Set exercise.
Rewrite the material below with "rotated" replaced by "turned" wherever it occurs, keeping everything else the same.

Dataset excerpts.
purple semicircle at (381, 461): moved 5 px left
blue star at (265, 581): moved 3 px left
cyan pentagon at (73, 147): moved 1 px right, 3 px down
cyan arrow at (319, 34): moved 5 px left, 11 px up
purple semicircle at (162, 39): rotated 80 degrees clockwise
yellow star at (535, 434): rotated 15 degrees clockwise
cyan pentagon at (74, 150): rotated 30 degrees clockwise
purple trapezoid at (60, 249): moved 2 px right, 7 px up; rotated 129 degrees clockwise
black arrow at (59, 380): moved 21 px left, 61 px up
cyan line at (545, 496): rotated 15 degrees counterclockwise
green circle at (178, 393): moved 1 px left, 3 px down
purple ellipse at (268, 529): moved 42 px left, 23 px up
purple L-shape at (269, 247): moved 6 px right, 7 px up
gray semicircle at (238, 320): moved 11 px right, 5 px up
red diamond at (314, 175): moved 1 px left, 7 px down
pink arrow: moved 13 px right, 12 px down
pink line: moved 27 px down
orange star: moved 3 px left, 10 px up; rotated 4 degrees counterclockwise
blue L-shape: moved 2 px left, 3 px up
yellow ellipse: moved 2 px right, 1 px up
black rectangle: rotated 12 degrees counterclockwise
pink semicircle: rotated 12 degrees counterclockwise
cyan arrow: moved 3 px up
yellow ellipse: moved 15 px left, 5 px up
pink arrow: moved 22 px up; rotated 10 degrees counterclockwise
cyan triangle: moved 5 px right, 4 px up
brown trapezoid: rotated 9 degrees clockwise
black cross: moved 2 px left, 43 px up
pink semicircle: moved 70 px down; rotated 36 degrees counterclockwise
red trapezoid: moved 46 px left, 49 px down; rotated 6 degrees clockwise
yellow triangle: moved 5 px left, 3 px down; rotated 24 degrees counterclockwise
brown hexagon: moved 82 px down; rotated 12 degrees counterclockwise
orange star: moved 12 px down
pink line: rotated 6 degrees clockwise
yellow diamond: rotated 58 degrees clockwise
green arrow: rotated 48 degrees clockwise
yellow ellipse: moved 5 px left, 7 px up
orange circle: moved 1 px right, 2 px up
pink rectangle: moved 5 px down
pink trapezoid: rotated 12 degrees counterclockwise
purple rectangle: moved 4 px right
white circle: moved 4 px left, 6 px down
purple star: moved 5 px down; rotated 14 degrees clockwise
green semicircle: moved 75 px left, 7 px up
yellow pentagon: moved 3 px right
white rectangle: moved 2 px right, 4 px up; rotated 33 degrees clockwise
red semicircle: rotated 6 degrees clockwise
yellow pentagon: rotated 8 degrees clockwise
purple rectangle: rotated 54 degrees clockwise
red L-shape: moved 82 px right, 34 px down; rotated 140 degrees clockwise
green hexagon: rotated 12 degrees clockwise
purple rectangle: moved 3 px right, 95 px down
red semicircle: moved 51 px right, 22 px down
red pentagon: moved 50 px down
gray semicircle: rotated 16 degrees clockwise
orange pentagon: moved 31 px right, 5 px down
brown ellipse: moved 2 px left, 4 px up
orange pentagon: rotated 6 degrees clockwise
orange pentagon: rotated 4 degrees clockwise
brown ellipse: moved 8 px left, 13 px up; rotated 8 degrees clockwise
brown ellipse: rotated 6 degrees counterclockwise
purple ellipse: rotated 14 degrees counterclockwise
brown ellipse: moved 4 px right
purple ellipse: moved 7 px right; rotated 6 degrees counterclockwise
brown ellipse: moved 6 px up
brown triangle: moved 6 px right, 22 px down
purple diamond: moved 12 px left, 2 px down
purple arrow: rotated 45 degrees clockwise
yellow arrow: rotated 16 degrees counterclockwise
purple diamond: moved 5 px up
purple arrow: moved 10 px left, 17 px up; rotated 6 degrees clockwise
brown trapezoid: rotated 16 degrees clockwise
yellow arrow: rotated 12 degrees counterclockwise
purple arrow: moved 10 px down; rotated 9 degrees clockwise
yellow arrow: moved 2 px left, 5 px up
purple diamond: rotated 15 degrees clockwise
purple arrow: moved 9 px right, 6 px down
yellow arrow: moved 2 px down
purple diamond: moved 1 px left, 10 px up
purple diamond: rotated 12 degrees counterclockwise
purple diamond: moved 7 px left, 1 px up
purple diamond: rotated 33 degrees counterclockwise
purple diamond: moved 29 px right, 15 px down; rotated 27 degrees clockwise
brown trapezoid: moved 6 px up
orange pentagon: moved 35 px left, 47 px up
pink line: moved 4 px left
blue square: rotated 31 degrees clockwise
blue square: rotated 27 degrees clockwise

Solution for this task.
purple semicircle at (381, 461): moved 5 px left
blue star at (265, 581): moved 3 px left
cyan pentagon at (73, 147): moved 1 px right, 3 px down
cyan arrow at (319, 34): moved 5 px left, 11 px up
purple semicircle at (162, 39): turned 80 degrees clockwise
yellow star at (535, 434): turned 15 degrees clockwise
cyan pentagon at (74, 150): turned 30 degrees clockwise
purple trapezoid at (60, 249): moved 2 px right, 7 px up; turned 129 degrees clockwise
black arrow at (59, 380): moved 21 px left, 61 px up
cyan line at (545, 496): turned 15 degrees counterclockwise
green circle at (178, 393): moved 1 px left, 3 px down
purple ellipse at (268, 529): moved 42 px left, 23 px up
purple L-shape at (269, 247): moved 6 px right, 7 px up
gray semicircle at (238, 320): moved 11 px right, 5 px up
red diamond at (314, 175): moved 1 px left, 7 px down
pink arrow: moved 13 px right, 12 px down
pink line: moved 27 px down
orange star: moved 3 px left, 10 px up; turned 4 degrees counterclockwise
blue L-shape: moved 2 px left, 3 px up
yellow ellipse: moved 2 px right, 1 px up
black rectangle: turned 12 degrees counterclockwise
pink semicircle: turned 12 degrees counterclockwise
cyan arrow: moved 3 px up
yellow ellipse: moved 15 px left, 5 px up
pink arrow: moved 22 px up; turned 10 degrees counterclockwise
cyan triangle: moved 5 px right, 4 px up
brown trapezoid: turned 9 degrees clockwise
black cross: moved 2 px left, 43 px up
pink semicircle: moved 70 px down; turned 36 degrees counterclockwise
red trapezoid: moved 46 px left, 49 px down; turned 6 degrees clockwise
yellow triangle: moved 5 px left, 3 px down; turned 24 degrees counterclockwise
brown hexagon: moved 82 px down; turned 12 degrees counterclockwise
orange star: moved 12 px down
pink line: turned 6 degrees clockwise
yellow diamond: turned 58 degrees clockwise
green arrow: turned 48 degrees clockwise
yellow ellipse: moved 5 px left, 7 px up
orange circle: moved 1 px right, 2 px up
pink rectangle: moved 5 px down
pink trapezoid: turned 12 degrees counterclockwise
purple rectangle: moved 4 px right
white circle: moved 4 px left, 6 px down
purple star: moved 5 px down; turned 14 degrees clockwise
green semicircle: moved 75 px left, 7 px up
yellow pentagon: moved 3 px right
white rectangle: moved 2 px right, 4 px up; turned 33 degrees clockwise
red semicircle: turned 6 degrees clockwise
yellow pentagon: turned 8 degrees clockwise
purple rectangle: turned 54 degrees clockwise
red L-shape: moved 82 px right, 34 px down; turned 140 degrees clockwise
green hexagon: turned 12 degrees clockwise
purple rectangle: moved 3 px right, 95 px down
red semicircle: moved 51 px right, 22 px down
red pentagon: moved 50 px down
gray semicircle: turned 16 degrees clockwise
orange pentagon: moved 31 px right, 5 px down
brown ellipse: moved 2 px left, 4 px up
orange pentagon: turned 6 degrees clockwise
orange pentagon: turned 4 degrees clockwise
brown ellipse: moved 8 px left, 13 px up; turned 8 degrees clockwise
brown ellipse: turned 6 degrees counterclockwise
purple ellipse: turned 14 degrees counterclockwise
brown ellipse: moved 4 px right
purple ellipse: moved 7 px right; turned 6 degrees counterclockwise
brown ellipse: moved 6 px up
brown triangle: moved 6 px right, 22 px down
purple diamond: moved 12 px left, 2 px down
purple arrow: turned 45 degrees clockwise
yellow arrow: turned 16 degrees counterclockwise
purple diamond: moved 5 px up
purple arrow: moved 10 px left, 17 px up; turned 6 degrees clockwise
brown trapezoid: turned 16 degrees clockwise
yellow arrow: turned 12 degrees counterclockwise
purple arrow: moved 10 px down; turned 9 degrees clockwise
yellow arrow: moved 2 px left, 5 px up
purple diamond: turned 15 degrees clockwise
purple arrow: moved 9 px right, 6 px down
yellow arrow: moved 2 px down
purple diamond: moved 1 px left, 10 px up
purple diamond: turned 12 degrees counterclockwise
purple diamond: moved 7 px left, 1 px up
purple diamond: turned 33 degrees counterclockwise
purple diamond: moved 29 px right, 15 px down; turned 27 degrees clockwise
brown trapezoid: moved 6 px up
orange pentagon: moved 35 px left, 47 px up
pink line: moved 4 px left
blue square: turned 31 degrees clockwise
blue square: turned 27 degrees clockwise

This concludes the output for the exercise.